**DESCRIPTION OF THE TASK**
Give the data again exactly as it appears, excluding any pictures.

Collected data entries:

= = = =

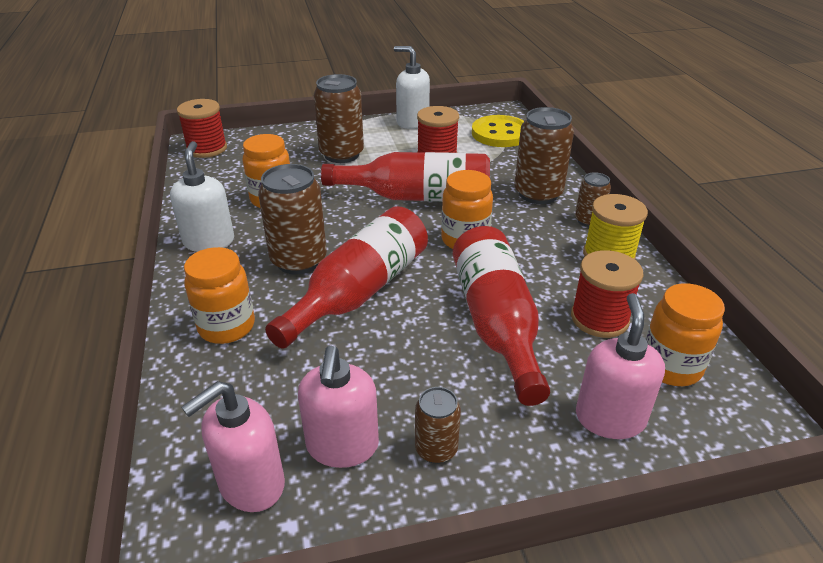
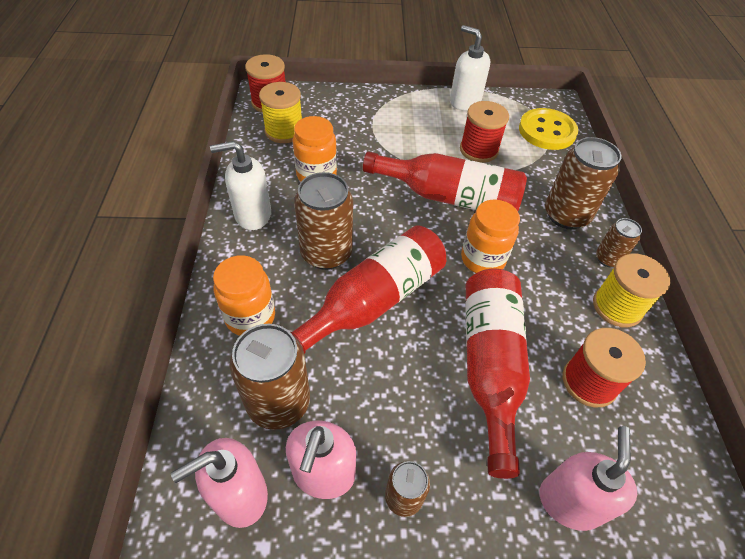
camera: 10 degrees right, 15 degrees up
(209, 241) = (252, 215): white soap dispenser -> white soap dispenser turned 105 degrees counterclockwise
(228, 169) = (284, 131): none -> yellow spool
(341, 154) = (390, 131): brown can -> brown can (278, 402)
(670, 367) = (644, 455): orange jar -> none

= = = =

**RESULT BELOW**
camera: 10 degrees right, 15 degrees up
(209, 241) = (252, 215): white soap dispenser -> white soap dispenser turned 105 degrees counterclockwise
(228, 169) = (284, 131): none -> yellow spool
(341, 154) = (390, 131): brown can -> brown can (278, 402)
(670, 367) = (644, 455): orange jar -> none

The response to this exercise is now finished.